(Point-based object detection data)
%%
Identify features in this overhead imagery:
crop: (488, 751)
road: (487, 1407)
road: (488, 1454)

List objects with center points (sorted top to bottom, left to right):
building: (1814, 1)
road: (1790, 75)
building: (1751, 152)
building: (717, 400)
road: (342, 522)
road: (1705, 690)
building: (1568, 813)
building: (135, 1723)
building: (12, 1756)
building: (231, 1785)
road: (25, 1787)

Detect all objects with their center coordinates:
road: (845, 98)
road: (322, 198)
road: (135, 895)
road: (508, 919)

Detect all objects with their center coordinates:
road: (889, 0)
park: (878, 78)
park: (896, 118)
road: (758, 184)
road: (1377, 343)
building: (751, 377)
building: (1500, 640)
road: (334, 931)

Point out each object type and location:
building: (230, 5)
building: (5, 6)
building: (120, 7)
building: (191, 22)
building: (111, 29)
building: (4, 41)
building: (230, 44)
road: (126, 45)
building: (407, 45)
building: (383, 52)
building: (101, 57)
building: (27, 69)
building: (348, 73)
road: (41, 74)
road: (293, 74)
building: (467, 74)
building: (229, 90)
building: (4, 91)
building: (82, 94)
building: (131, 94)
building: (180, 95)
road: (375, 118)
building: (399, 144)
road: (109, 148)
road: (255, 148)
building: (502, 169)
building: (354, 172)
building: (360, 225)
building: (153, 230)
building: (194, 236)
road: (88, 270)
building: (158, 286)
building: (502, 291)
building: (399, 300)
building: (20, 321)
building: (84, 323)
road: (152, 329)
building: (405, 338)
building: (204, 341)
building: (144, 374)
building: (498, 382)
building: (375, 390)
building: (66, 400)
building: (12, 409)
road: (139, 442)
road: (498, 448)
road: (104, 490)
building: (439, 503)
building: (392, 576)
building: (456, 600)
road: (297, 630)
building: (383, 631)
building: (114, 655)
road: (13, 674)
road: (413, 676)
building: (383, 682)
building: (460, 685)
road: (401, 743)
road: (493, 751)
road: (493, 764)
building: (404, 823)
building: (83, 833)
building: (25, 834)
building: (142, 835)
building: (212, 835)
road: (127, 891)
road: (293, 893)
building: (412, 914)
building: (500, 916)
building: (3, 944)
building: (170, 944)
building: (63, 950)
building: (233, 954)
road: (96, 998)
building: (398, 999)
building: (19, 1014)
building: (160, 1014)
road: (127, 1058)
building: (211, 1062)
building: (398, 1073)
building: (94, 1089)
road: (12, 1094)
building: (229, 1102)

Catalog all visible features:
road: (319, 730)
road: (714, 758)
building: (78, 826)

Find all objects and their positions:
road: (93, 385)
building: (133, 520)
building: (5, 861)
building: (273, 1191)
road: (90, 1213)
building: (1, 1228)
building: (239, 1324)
%%
A complete, exact transcription of the data above is required.

Solution to this exercise >>
Identify features in this overhead imagery:
crop: (488, 751)
road: (487, 1407)
road: (488, 1454)

List objects with center points (sorted top to bottom, left to right):
building: (1814, 1)
road: (1790, 75)
building: (1751, 152)
building: (717, 400)
road: (342, 522)
road: (1705, 690)
building: (1568, 813)
building: (135, 1723)
building: (12, 1756)
building: (231, 1785)
road: (25, 1787)

Detect all objects with their center coordinates:
road: (845, 98)
road: (322, 198)
road: (135, 895)
road: (508, 919)

Detect all objects with their center coordinates:
road: (889, 0)
park: (878, 78)
park: (896, 118)
road: (758, 184)
road: (1377, 343)
building: (751, 377)
building: (1500, 640)
road: (334, 931)

Point out each object type and location:
building: (230, 5)
building: (5, 6)
building: (120, 7)
building: (191, 22)
building: (111, 29)
building: (4, 41)
building: (230, 44)
road: (126, 45)
building: (407, 45)
building: (383, 52)
building: (101, 57)
building: (27, 69)
building: (348, 73)
road: (41, 74)
road: (293, 74)
building: (467, 74)
building: (229, 90)
building: (4, 91)
building: (82, 94)
building: (131, 94)
building: (180, 95)
road: (375, 118)
building: (399, 144)
road: (109, 148)
road: (255, 148)
building: (502, 169)
building: (354, 172)
building: (360, 225)
building: (153, 230)
building: (194, 236)
road: (88, 270)
building: (158, 286)
building: (502, 291)
building: (399, 300)
building: (20, 321)
building: (84, 323)
road: (152, 329)
building: (405, 338)
building: (204, 341)
building: (144, 374)
building: (498, 382)
building: (375, 390)
building: (66, 400)
building: (12, 409)
road: (139, 442)
road: (498, 448)
road: (104, 490)
building: (439, 503)
building: (392, 576)
building: (456, 600)
road: (297, 630)
building: (383, 631)
building: (114, 655)
road: (13, 674)
road: (413, 676)
building: (383, 682)
building: (460, 685)
road: (401, 743)
road: (493, 751)
road: (493, 764)
building: (404, 823)
building: (83, 833)
building: (25, 834)
building: (142, 835)
building: (212, 835)
road: (127, 891)
road: (293, 893)
building: (412, 914)
building: (500, 916)
building: (3, 944)
building: (170, 944)
building: (63, 950)
building: (233, 954)
road: (96, 998)
building: (398, 999)
building: (19, 1014)
building: (160, 1014)
road: (127, 1058)
building: (211, 1062)
building: (398, 1073)
building: (94, 1089)
road: (12, 1094)
building: (229, 1102)

Catalog all visible features:
road: (319, 730)
road: (714, 758)
building: (78, 826)

Find all objects and their positions:
road: (93, 385)
building: (133, 520)
building: (5, 861)
building: (273, 1191)
road: (90, 1213)
building: (1, 1228)
building: (239, 1324)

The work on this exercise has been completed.